§ Supplied entries:
###

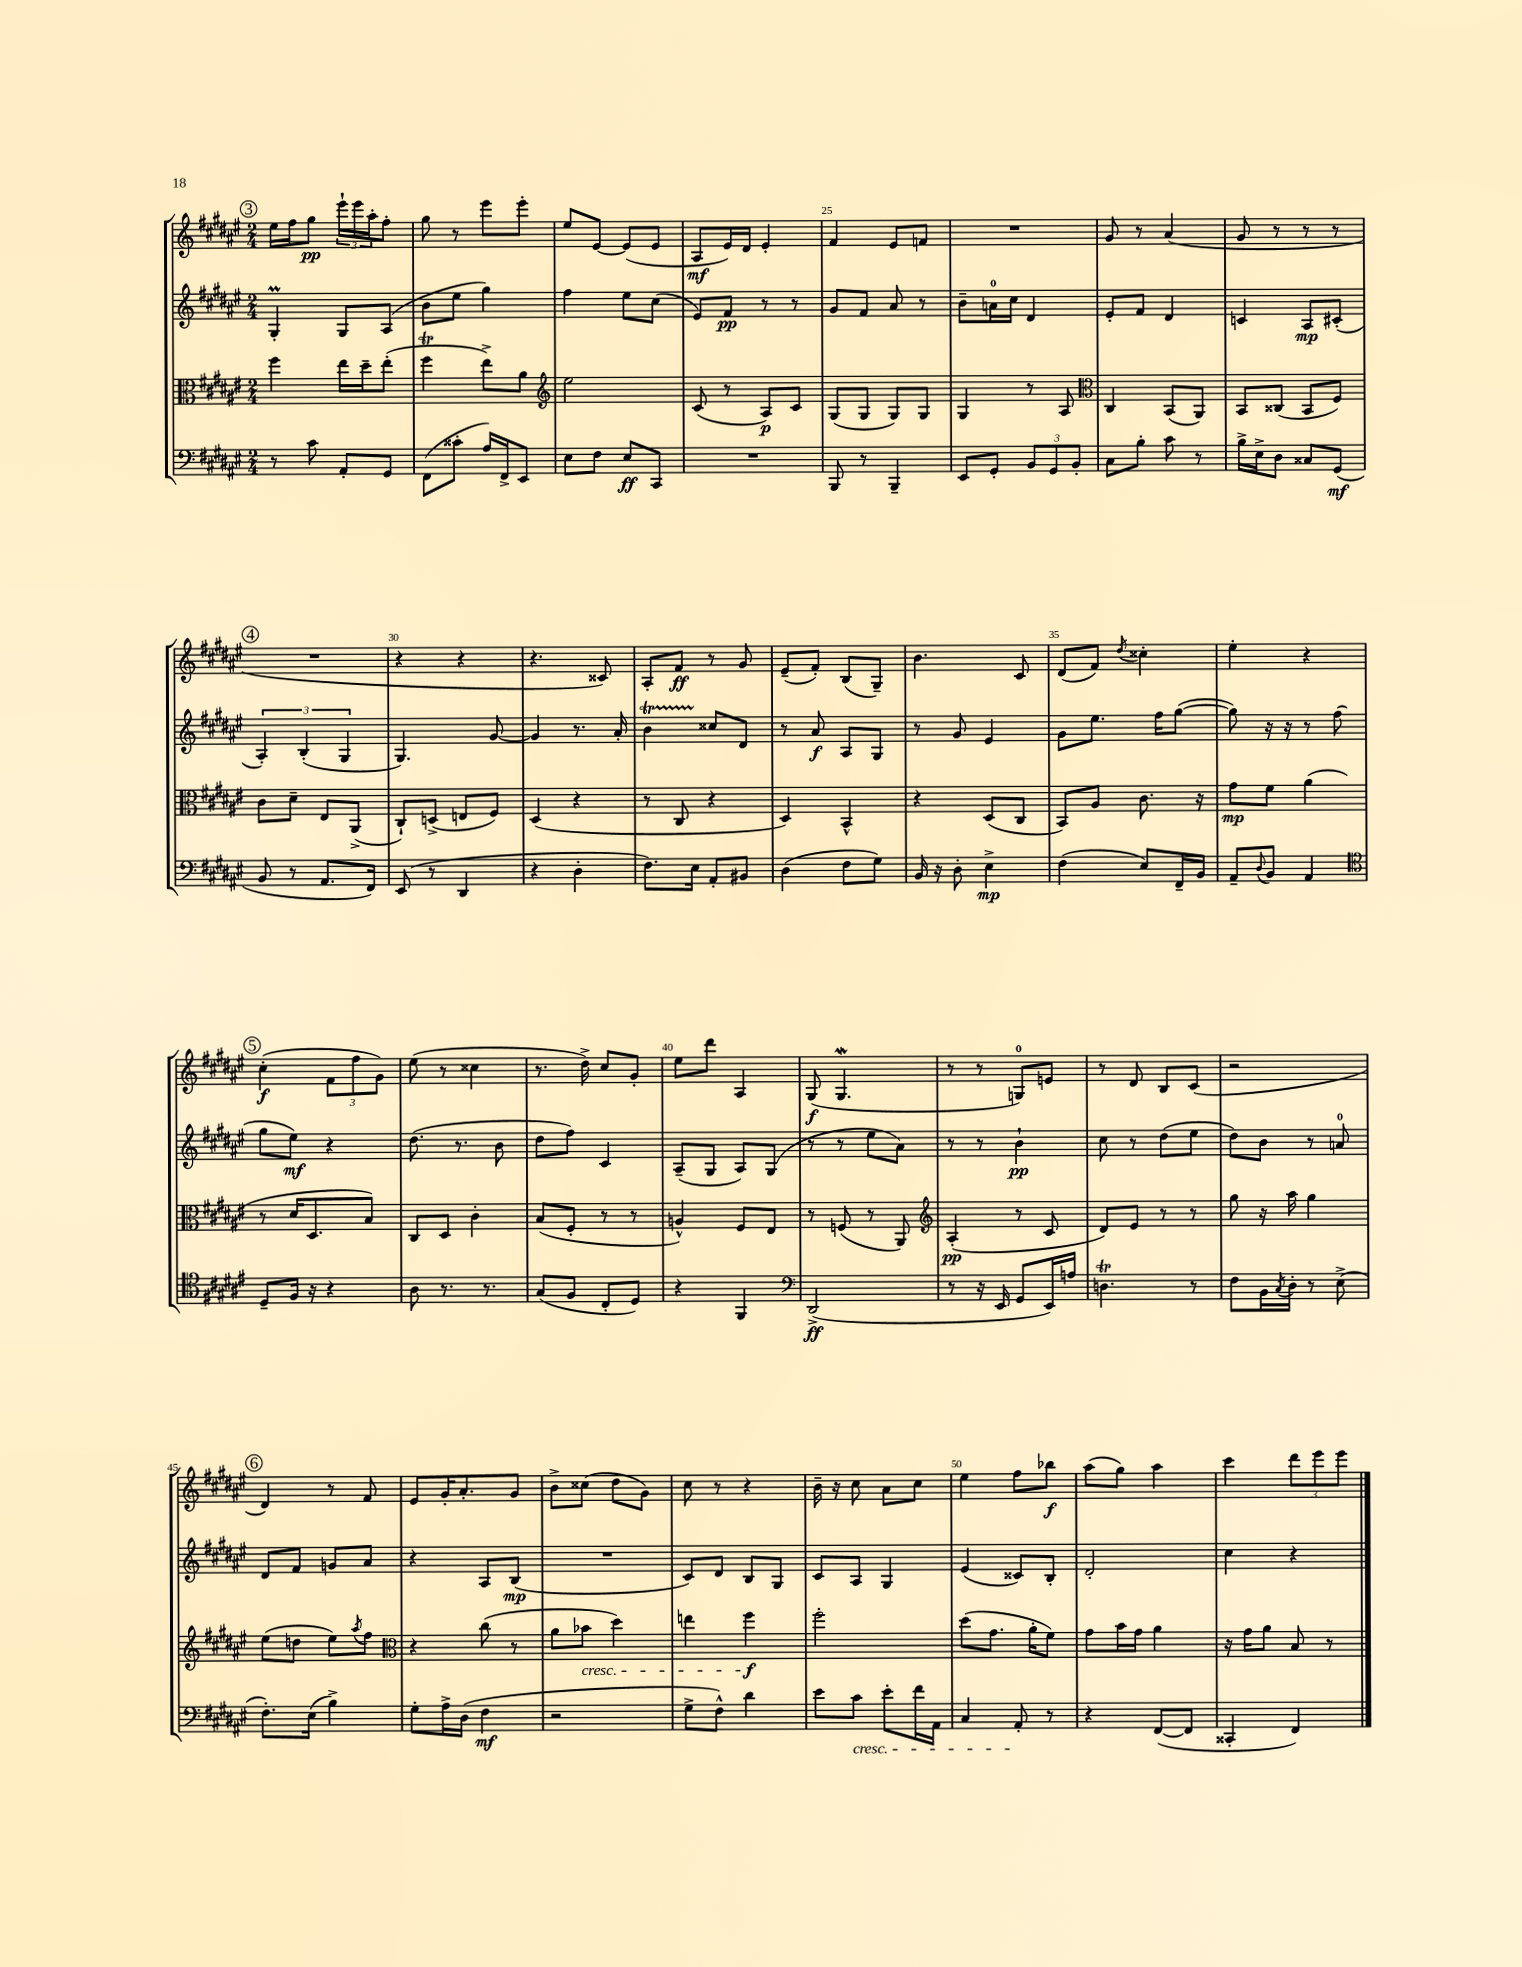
<<
\new StaffGroup <<
\new Staff = "s0" {
    \clef treble \key fis \major \numericTimeSignature \time 2/4
    \mark \markup { \circle "3" } eis''16 fis''16 gis''8\pp \tuplet 3/2 { eis'''16-! eis'''16 ais''16-. } fis''8-. |
    gis''8 r8 eis'''8 eis'''8-. |
    eis''8 eis'8~ eis'8( eis'8 |
    ais8\mf eis'16) dis'16 eis'4-. |
    fis'4 eis'8 f'8 |
    R2 |
    gis'8 r8 ais'4( |
    gis'8 r8 r8 r8 |
    \mark \markup { \circle "4" } R2 |
    r4 r4 |
    r4. cisis'8) |
    ais8-. fis'8\ff r8 gis'8 |
    eis'8--( fis'8-.) b8( gis8--) |
    b'4. cis'8 |
    dis'8( fis'8) \acciaccatura { dis''8 } cisis''4-. |
    eis''4-. r4 |
    \mark \markup { \circle "5" } cis''4-.\f( \tuplet 3/2 { fis'8 fis''8 gis'8) } |
    eis''8( r8 cisis''4 |
    r8. dis''16->) cis''8 gis'8-. |
    eis''8 dis'''8 ais4 |
    gis8\f( gis4.\mordent |
    r8 r8 g8-0) e'8 |
    r8 dis'8 b8 cis'8( |
    r2 |
    \mark \markup { \circle "6" } dis'4) r8 fis'8 |
    eis'8 gis'16-. ais'8.-. gis'8 |
    b'8-> cisis''8( dis''8 gis'8) |
    cis''8 r8 r4 |
    b'16-- r16 cis''8 ais'8 cis''8 |
    eis''4 fis''8 bes''8\f |
    ais''8( gis''8) ais''4 |
    cis'''4 \tuplet 3/2 { dis'''8 eis'''8 eis'''8 } \bar "|." |
}
\new Staff = "s1" {
    \clef treble \key fis \major \numericTimeSignature \time 2/4
    \mark \markup { \circle "3" } gis4-.\prall gis8 ais8( |
    b'8 eis''8 gis''4) |
    fis''4 eis''8 cis''8( |
    eis'8) fis'8\pp r8 r8 |
    gis'8 fis'8 ais'8 r8 |
    b'8-- a'16-0 cis''16 dis'4 |
    eis'8-. fis'8 dis'4 |
    c'4 ais8\mp cis'8-.( |
    \mark \markup { \circle "4" } \tuplet 3/2 { ais4-.) b4-.( gis4 } |
    gis4.) gis'8~ |
    gis'4 r8. ais'16-. |
    b'4\startTrillSpan cisis''8\stopTrillSpan dis'8 |
    r8 ais'8\f ais8 gis8 |
    r8 gis'8 eis'4 |
    gis'8 eis''8. fis''16 gis''8~( |
    gis''8) r16 r16 r8 fis''8( |
    \mark \markup { \circle "5" } gis''8 eis''8\mf) r4 |
    dis''8.( r8. b'8 |
    dis''8 fis''8) cis'4 |
    ais8--( gis8 ais8) gis8( |
    r8 r8 eis''8 ais'8) |
    r8 r8 b'4-!\pp |
    cis''8 r8 dis''8( eis''8 |
    dis''8) b'8 r8 a'8-0 |
    \mark \markup { \circle "6" } dis'8 fis'8 g'8 ais'8 |
    r4 ais8 b8\mp( |
    R2 |
    cis'8) dis'8 b8 gis8 |
    cis'8 ais8 gis4 |
    eis'4( cisis'8) b8-. |
    dis'2-. |
    cis''4 r4 \bar "|." |
}
\new Staff = "s2" {
    \clef alto \key fis \major \numericTimeSignature \time 2/4
    \mark \markup { \circle "3" } fis''4 eis''16 dis''16-- eis''8-.( |
    fis''4\trill eis''8->) ais'8 |
    \clef treble eis''2 |
    cis'8( r8 ais8\p) cis'8 |
    gis8( gis8 gis8) gis8 |
    gis4 r8 ais8 |
    \clef alto cis4 b,8( ais,8) |
    b,8 cisis8( b,8 fis8) |
    \mark \markup { \circle "4" } cis'8 dis'8-- eis8 ais,8->( |
    cis8-!) d8->( e8 fis8) |
    dis4( r4 |
    r8 cis8 r4 |
    dis4) b,4-^ |
    r4 dis8( cis8 |
    b,8) ais8 cis'8. r16 |
    gis'8\mp fis'8 ais'4( |
    \mark \markup { \circle "5" } r8 dis'16 dis8. b8) |
    cis8 dis8 cis'4-. |
    b8( fis8-. r8 r8 |
    a4-^) fis8 eis8 |
    r8 f8( r8 ais,8) |
    \clef treble ais4-.\pp( r8 cis'8 |
    dis'8) eis'8 r8 r8 |
    gis''8 r16 ais''16 gis''4 |
    \mark \markup { \circle "6" } eis''8( d''8 eis''8) \acciaccatura { ais''8 } fis''8 |
    \clef alto r4 cis''8( r8 |
    ais'8 bes'8\cresc dis''4) |
    e''4 fis''4\f\! |
    fis''2-. |
    dis''8( gis'8. ais'16-. fis'8) |
    gis'8 b'16 gis'16 ais'4 |
    r16 gis'16 ais'8 b8 r8 \bar "|." |
}
\new Staff = "s3" {
    \clef bass \key fis \major \numericTimeSignature \time 2/4
    \mark \markup { \circle "3" } r8 cis'8 ais,8-. gis,8 |
    fis,8( cisis'8-. ais16) fis,16-> eis,8 |
    eis8 fis8 eis8\ff cis,8 |
    R2 |
    b,,8 r8 b,,4-- |
    eis,8 gis,8-. \tuplet 3/2 { b,8 gis,8 b,8-. } |
    cis8 b8-. cis'8 r8 |
    b16-> eis16-> dis8 cisis8 gis,8\mf( |
    \mark \markup { \circle "4" } b,8 r8 ais,8. fis,16) |
    eis,8( r8 dis,4 |
    r4 dis4-. |
    fis8.) eis16 ais,8-. bis,8 |
    dis4( fis8 gis8) |
    b,16 r16 dis8-. eis4->\mp |
    fis4( eis8) fis,16-- b,16 |
    ais,8-- \appoggiatura { dis8 } b,8 ais,4 |
    \mark \markup { \circle "5" } \clef tenor dis8-- fis16 r16 r4 |
    ais8 r8. r8. |
    gis8( fis8 cis8-. dis8) |
    r4 fis,4 |
    \clef bass dis,2->\ff( |
    r8 r16 eis,16 gis,8 eis,16) a16 |
    d4.\trill r8 |
    fis8 b,16 \acciaccatura { cis8 } dis16-. r8 eis8->( |
    \mark \markup { \circle "6" } fis8.-.) eis16( b4->) |
    gis8-. ais16-> dis16( fis4\mf |
    r2 |
    gis8-> fis8-^) dis'4 |
    eis'8 cis'8\cresc eis'8-. fis'16 ais,16 |
    cis4 ais,8-.\! r8 |
    r4 fis,8~( fis,8 |
    cisis,4-. fis,4) \bar "|." |
}
>>
>>
\layout { \context { \Score currentBarNumber = #21 \override BarNumber.break-visibility = ##(#f #t #t) barNumberVisibility = #(every-nth-bar-number-visible 5) } }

###

Render all of the material above as a JSON list of strings, one string per line, with blank lines left out. Leave the pictures out of the answer.

[
  "<<",
  "\\new StaffGroup <<",
  "\\new Staff = \"s0\" {",
  "    \\clef treble \\key fis \\major \\numericTimeSignature \\time 2/4",
  "    \\mark \\markup { \\circle \"3\" } eis''16 fis''16 gis''8\\pp \\tuplet 3/2 { eis'''16-! eis'''16 ais''16-. } fis''8-. |",
  "    gis''8 r8 eis'''8 eis'''8-. |",
  "    eis''8 eis'8~ eis'8( eis'8 |",
  "    ais8\\mf eis'16) dis'16 eis'4-. |",
  "    fis'4 eis'8 f'8 |",
  "    R2 |",
  "    gis'8 r8 ais'4( |",
  "    gis'8 r8 r8 r8 |",
  "    \\mark \\markup { \\circle \"4\" } R2 |",
  "    r4 r4 |",
  "    r4. cisis'8) |",
  "    ais8-. fis'8\\ff r8 gis'8 |",
  "    eis'8--( fis'8-.) b8( gis8--) |",
  "    b'4. cis'8 |",
  "    dis'8( fis'8) \\acciaccatura { dis''8 } cisis''4-. |",
  "    eis''4-. r4 |",
  "    \\mark \\markup { \\circle \"5\" } cis''4-.\\f( \\tuplet 3/2 { fis'8 fis''8 gis'8) } |",
  "    eis''8( r8 cisis''4 |",
  "    r8. dis''16->) cis''8 gis'8-. |",
  "    eis''8 dis'''8 ais4 |",
  "    gis8\\f( gis4.\\mordent |",
  "    r8 r8 g8-0) e'8 |",
  "    r8 dis'8 b8 cis'8( |",
  "    r2 |",
  "    \\mark \\markup { \\circle \"6\" } dis'4) r8 fis'8 |",
  "    eis'8 gis'16-. ais'8.-. gis'8 |",
  "    b'8-> cisis''8( dis''8 gis'8) |",
  "    cis''8 r8 r4 |",
  "    b'16-- r16 cis''8 ais'8 cis''8 |",
  "    eis''4 fis''8 bes''8\\f |",
  "    ais''8( gis''8) ais''4 |",
  "    cis'''4 \\tuplet 3/2 { dis'''8 eis'''8 eis'''8 } \\bar \"|.\" |",
  "}",
  "\\new Staff = \"s1\" {",
  "    \\clef treble \\key fis \\major \\numericTimeSignature \\time 2/4",
  "    \\mark \\markup { \\circle \"3\" } gis4-.\\prall gis8 ais8( |",
  "    b'8 eis''8 gis''4) |",
  "    fis''4 eis''8 cis''8( |",
  "    eis'8) fis'8\\pp r8 r8 |",
  "    gis'8 fis'8 ais'8 r8 |",
  "    b'8-- a'16-0 cis''16 dis'4 |",
  "    eis'8-. fis'8 dis'4 |",
  "    c'4 ais8\\mp cis'8-.( |",
  "    \\mark \\markup { \\circle \"4\" } \\tuplet 3/2 { ais4-.) b4-.( gis4 } |",
  "    gis4.) gis'8~ |",
  "    gis'4 r8. ais'16-. |",
  "    b'4\\startTrillSpan cisis''8\\stopTrillSpan dis'8 |",
  "    r8 ais'8\\f ais8 gis8 |",
  "    r8 gis'8 eis'4 |",
  "    gis'8 eis''8. fis''16 gis''8~( |",
  "    gis''8) r16 r16 r8 fis''8( |",
  "    \\mark \\markup { \\circle \"5\" } gis''8 eis''8\\mf) r4 |",
  "    dis''8.( r8. b'8 |",
  "    dis''8 fis''8) cis'4 |",
  "    ais8--( gis8 ais8) gis8( |",
  "    r8 r8 eis''8 ais'8) |",
  "    r8 r8 b'4-!\\pp |",
  "    cis''8 r8 dis''8( eis''8 |",
  "    dis''8) b'8 r8 a'8-0 |",
  "    \\mark \\markup { \\circle \"6\" } dis'8 fis'8 g'8 ais'8 |",
  "    r4 ais8 b8\\mp( |",
  "    R2 |",
  "    cis'8) dis'8 b8 gis8 |",
  "    cis'8 ais8 gis4 |",
  "    eis'4( cisis'8) b8-. |",
  "    dis'2-. |",
  "    cis''4 r4 \\bar \"|.\" |",
  "}",
  "\\new Staff = \"s2\" {",
  "    \\clef alto \\key fis \\major \\numericTimeSignature \\time 2/4",
  "    \\mark \\markup { \\circle \"3\" } fis''4 eis''16 dis''16-- eis''8-.( |",
  "    fis''4\\trill eis''8->) ais'8 |",
  "    \\clef treble eis''2 |",
  "    cis'8( r8 ais8\\p) cis'8 |",
  "    gis8( gis8 gis8) gis8 |",
  "    gis4 r8 ais8 |",
  "    \\clef alto cis4 b,8( ais,8) |",
  "    b,8 cisis8( b,8 fis8) |",
  "    \\mark \\markup { \\circle \"4\" } cis'8 dis'8-- eis8 ais,8->( |",
  "    cis8-!) d8->( e8 fis8) |",
  "    dis4( r4 |",
  "    r8 cis8 r4 |",
  "    dis4) b,4-^ |",
  "    r4 dis8( cis8 |",
  "    b,8) ais8 cis'8. r16 |",
  "    gis'8\\mp fis'8 ais'4( |",
  "    \\mark \\markup { \\circle \"5\" } r8 dis'16 dis8. b8) |",
  "    cis8 dis8 cis'4-. |",
  "    b8( fis8-. r8 r8 |",
  "    a4-^) fis8 eis8 |",
  "    r8 f8( r8 ais,8) |",
  "    \\clef treble ais4-.\\pp( r8 cis'8 |",
  "    dis'8) eis'8 r8 r8 |",
  "    gis''8 r16 ais''16 gis''4 |",
  "    \\mark \\markup { \\circle \"6\" } eis''8( d''8 eis''8) \\acciaccatura { ais''8 } fis''8 |",
  "    \\clef alto r4 cis''8( r8 |",
  "    ais'8 bes'8\\cresc dis''4) |",
  "    e''4 fis''4\\f\\! |",
  "    fis''2-. |",
  "    dis''8( gis'8. ais'16-. fis'8) |",
  "    gis'8 b'16 gis'16 ais'4 |",
  "    r16 gis'16 ais'8 b8 r8 \\bar \"|.\" |",
  "}",
  "\\new Staff = \"s3\" {",
  "    \\clef bass \\key fis \\major \\numericTimeSignature \\time 2/4",
  "    \\mark \\markup { \\circle \"3\" } r8 cis'8 ais,8-. gis,8 |",
  "    fis,8( cisis'8-. ais16) fis,16-> eis,8 |",
  "    eis8 fis8 eis8\\ff cis,8 |",
  "    R2 |",
  "    b,,8 r8 b,,4-- |",
  "    eis,8 gis,8-. \\tuplet 3/2 { b,8 gis,8 b,8-. } |",
  "    cis8 b8-. cis'8 r8 |",
  "    b16-> eis16-> dis8 cisis8 gis,8\\mf( |",
  "    \\mark \\markup { \\circle \"4\" } b,8 r8 ais,8. fis,16) |",
  "    eis,8( r8 dis,4 |",
  "    r4 dis4-. |",
  "    fis8.) eis16 ais,8-. bis,8 |",
  "    dis4( fis8 gis8) |",
  "    b,16 r16 dis8-. eis4->\\mp |",
  "    fis4( eis8) fis,16-- b,16 |",
  "    ais,8-- \\appoggiatura { dis8 } b,8 ais,4 |",
  "    \\mark \\markup { \\circle \"5\" } \\clef tenor dis8-- fis16 r16 r4 |",
  "    ais8 r8. r8. |",
  "    gis8( fis8 cis8-. dis8) |",
  "    r4 fis,4 |",
  "    \\clef bass dis,2->\\ff( |",
  "    r8 r16 eis,16 gis,8 eis,16) a16 |",
  "    d4.\\trill r8 |",
  "    fis8 b,16 \\acciaccatura { cis8 } dis16-. r8 eis8->( |",
  "    \\mark \\markup { \\circle \"6\" } fis8.-.) eis16( b4->) |",
  "    gis8-. ais16-> dis16( fis4\\mf |",
  "    r2 |",
  "    gis8-> fis8-^) dis'4 |",
  "    eis'8 cis'8\\cresc eis'8-. fis'16 ais,16 |",
  "    cis4 ais,8-.\\! r8 |",
  "    r4 fis,8~( fis,8 |",
  "    cisis,4-. fis,4) \\bar \"|.\" |",
  "}",
  ">>",
  ">>",
  "\\layout { \\context { \\Score currentBarNumber = #21 \\override BarNumber.break-visibility = ##(#f #t #t) barNumberVisibility = #(every-nth-bar-number-visible 5) } }"
]